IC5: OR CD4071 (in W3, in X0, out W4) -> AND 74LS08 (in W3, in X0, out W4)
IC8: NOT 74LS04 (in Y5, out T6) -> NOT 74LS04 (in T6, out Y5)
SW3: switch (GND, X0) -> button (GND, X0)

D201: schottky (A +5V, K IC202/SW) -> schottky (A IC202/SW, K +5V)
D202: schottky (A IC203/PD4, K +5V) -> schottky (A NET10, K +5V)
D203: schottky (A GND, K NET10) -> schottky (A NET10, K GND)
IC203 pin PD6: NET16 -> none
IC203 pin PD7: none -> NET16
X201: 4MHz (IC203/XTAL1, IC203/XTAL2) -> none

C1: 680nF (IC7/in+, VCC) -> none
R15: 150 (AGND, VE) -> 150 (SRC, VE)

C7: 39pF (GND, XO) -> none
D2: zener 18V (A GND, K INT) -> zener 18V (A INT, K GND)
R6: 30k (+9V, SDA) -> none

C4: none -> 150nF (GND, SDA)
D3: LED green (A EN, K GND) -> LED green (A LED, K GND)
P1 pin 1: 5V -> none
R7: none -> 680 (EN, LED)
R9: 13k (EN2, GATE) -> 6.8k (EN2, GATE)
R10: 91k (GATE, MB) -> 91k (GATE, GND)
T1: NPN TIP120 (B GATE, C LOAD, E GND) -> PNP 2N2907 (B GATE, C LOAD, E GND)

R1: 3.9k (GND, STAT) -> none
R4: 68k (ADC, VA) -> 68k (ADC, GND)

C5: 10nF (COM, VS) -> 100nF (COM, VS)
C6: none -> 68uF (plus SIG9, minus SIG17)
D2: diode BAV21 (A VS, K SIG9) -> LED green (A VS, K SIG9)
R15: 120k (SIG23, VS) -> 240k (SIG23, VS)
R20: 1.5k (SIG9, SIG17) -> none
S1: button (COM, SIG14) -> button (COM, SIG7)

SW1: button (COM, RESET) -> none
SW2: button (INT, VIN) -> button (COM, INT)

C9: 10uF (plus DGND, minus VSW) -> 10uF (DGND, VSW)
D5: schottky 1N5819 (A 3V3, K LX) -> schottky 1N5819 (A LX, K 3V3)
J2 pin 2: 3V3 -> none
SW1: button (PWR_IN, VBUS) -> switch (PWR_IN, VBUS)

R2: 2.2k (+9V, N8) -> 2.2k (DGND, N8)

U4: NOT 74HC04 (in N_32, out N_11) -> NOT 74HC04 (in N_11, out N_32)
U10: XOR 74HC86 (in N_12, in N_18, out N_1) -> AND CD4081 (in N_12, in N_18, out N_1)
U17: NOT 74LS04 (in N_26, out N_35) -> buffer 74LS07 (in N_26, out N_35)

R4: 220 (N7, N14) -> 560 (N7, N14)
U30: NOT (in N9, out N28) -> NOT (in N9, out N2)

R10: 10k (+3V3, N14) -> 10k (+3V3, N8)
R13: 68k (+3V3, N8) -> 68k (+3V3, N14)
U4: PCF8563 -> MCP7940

* YOUR TASK *
From the line holding "R1: 3.9k (GND, STAT) -> none" to the end of the listing, copy every line exactly, both ends included, and add nothing.

* RESPONSE TO THE EXERCISE *
R1: 3.9k (GND, STAT) -> none
R4: 68k (ADC, VA) -> 68k (ADC, GND)

C5: 10nF (COM, VS) -> 100nF (COM, VS)
C6: none -> 68uF (plus SIG9, minus SIG17)
D2: diode BAV21 (A VS, K SIG9) -> LED green (A VS, K SIG9)
R15: 120k (SIG23, VS) -> 240k (SIG23, VS)
R20: 1.5k (SIG9, SIG17) -> none
S1: button (COM, SIG14) -> button (COM, SIG7)

SW1: button (COM, RESET) -> none
SW2: button (INT, VIN) -> button (COM, INT)

C9: 10uF (plus DGND, minus VSW) -> 10uF (DGND, VSW)
D5: schottky 1N5819 (A 3V3, K LX) -> schottky 1N5819 (A LX, K 3V3)
J2 pin 2: 3V3 -> none
SW1: button (PWR_IN, VBUS) -> switch (PWR_IN, VBUS)

R2: 2.2k (+9V, N8) -> 2.2k (DGND, N8)

U4: NOT 74HC04 (in N_32, out N_11) -> NOT 74HC04 (in N_11, out N_32)
U10: XOR 74HC86 (in N_12, in N_18, out N_1) -> AND CD4081 (in N_12, in N_18, out N_1)
U17: NOT 74LS04 (in N_26, out N_35) -> buffer 74LS07 (in N_26, out N_35)

R4: 220 (N7, N14) -> 560 (N7, N14)
U30: NOT (in N9, out N28) -> NOT (in N9, out N2)

R10: 10k (+3V3, N14) -> 10k (+3V3, N8)
R13: 68k (+3V3, N8) -> 68k (+3V3, N14)
U4: PCF8563 -> MCP7940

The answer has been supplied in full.